How to complete this task
Among the entries below, please repeat exactly and only the lines from the line containing "green scissors: 3 -> 2" to the line containing "yellow heart: 0 -> 1", both lines included.
(Beginning of Listed entries)
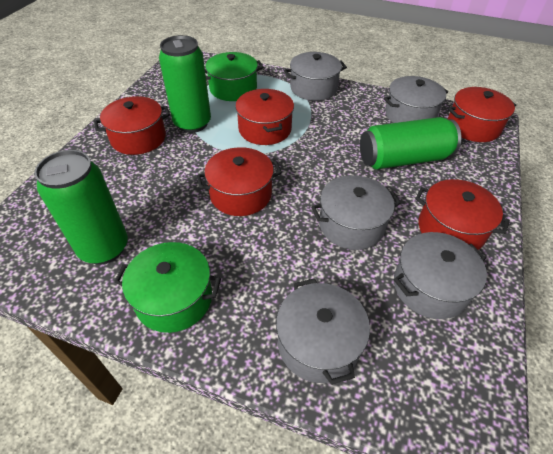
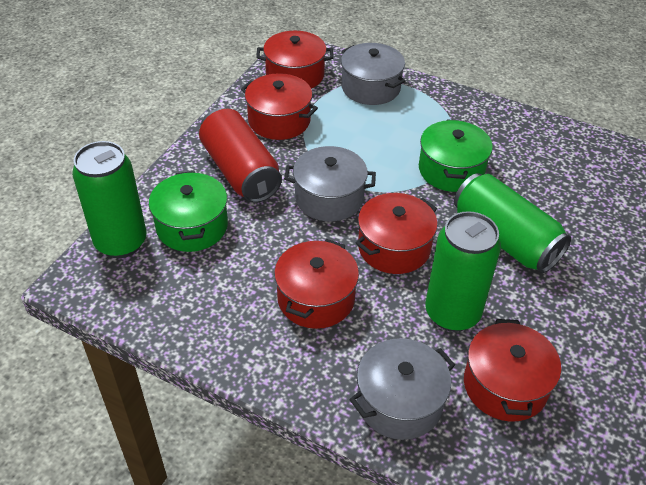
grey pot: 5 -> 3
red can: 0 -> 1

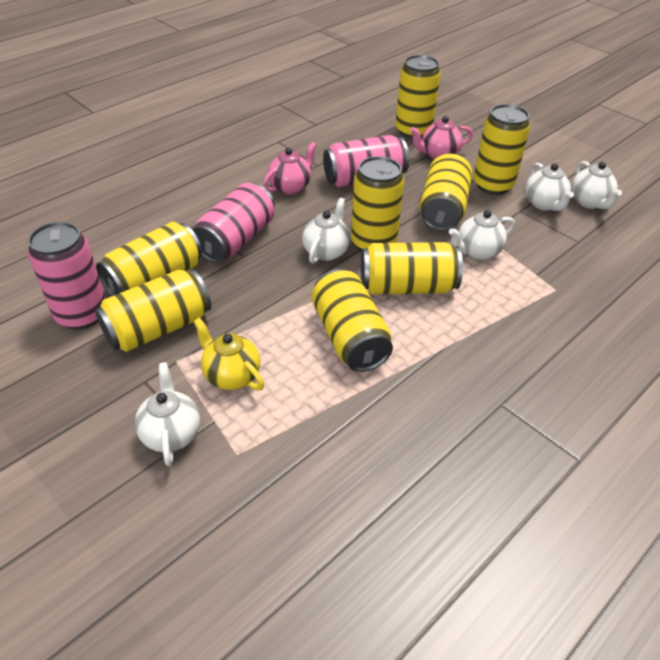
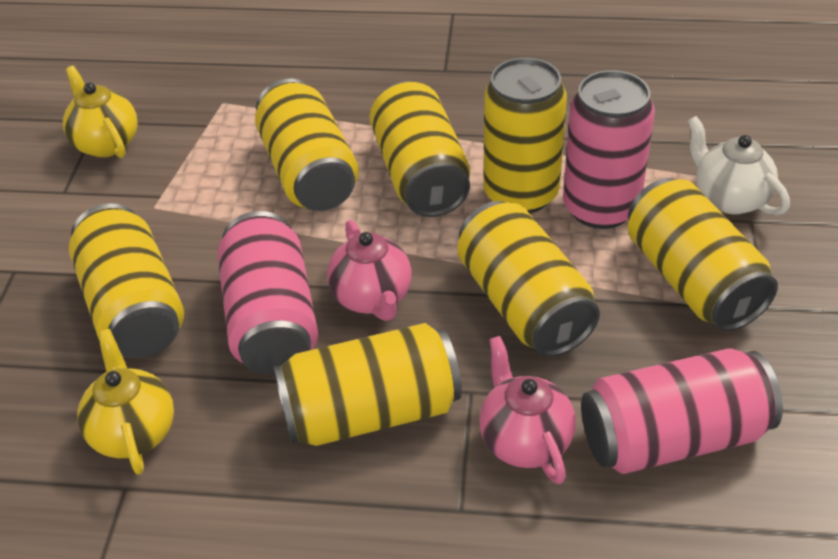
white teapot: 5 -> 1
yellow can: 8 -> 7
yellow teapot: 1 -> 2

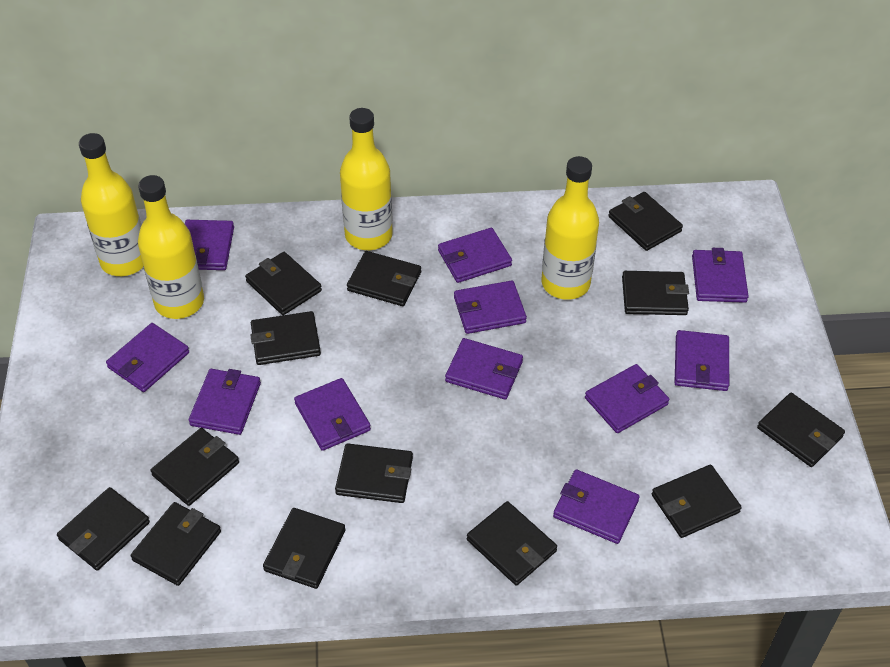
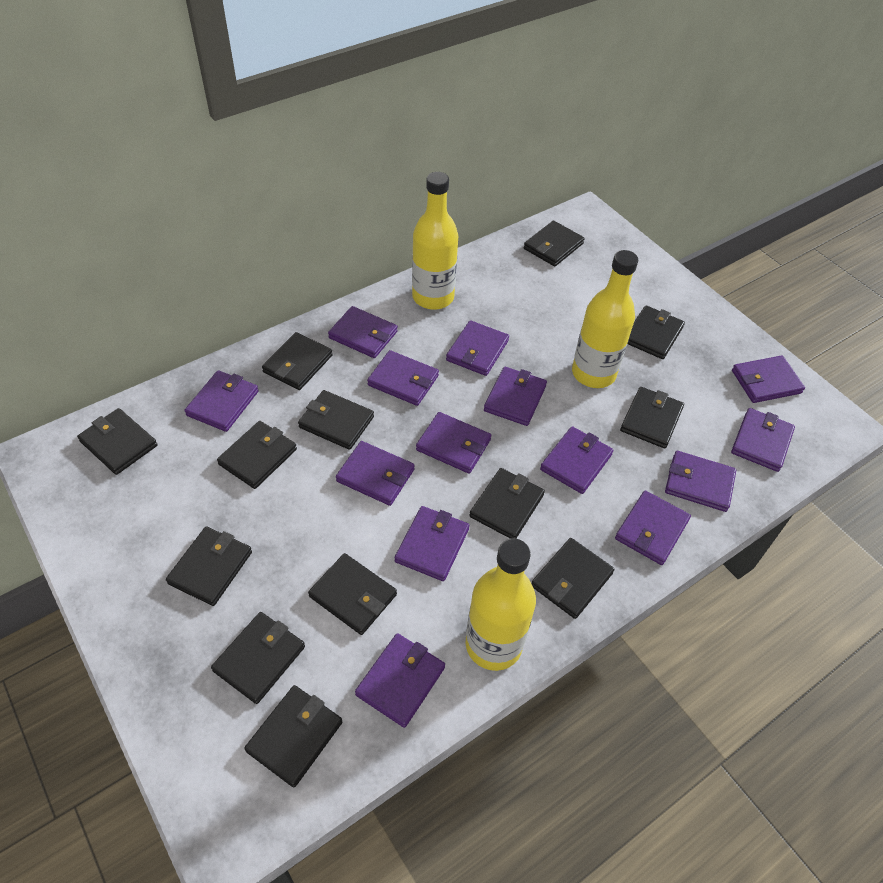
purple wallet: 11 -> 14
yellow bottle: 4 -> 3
(End of Listed entries)
(Beginning of Listed entries)
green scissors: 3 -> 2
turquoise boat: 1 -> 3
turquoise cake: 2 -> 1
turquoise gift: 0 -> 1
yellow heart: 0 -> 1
(End of Listed entries)
(Beginning of Listed entries)
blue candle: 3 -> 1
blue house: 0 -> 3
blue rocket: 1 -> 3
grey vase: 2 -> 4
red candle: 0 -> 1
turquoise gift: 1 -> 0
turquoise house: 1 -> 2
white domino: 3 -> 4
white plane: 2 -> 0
(End of Listed entries)
Response to the task
green scissors: 3 -> 2
turquoise boat: 1 -> 3
turquoise cake: 2 -> 1
turquoise gift: 0 -> 1
yellow heart: 0 -> 1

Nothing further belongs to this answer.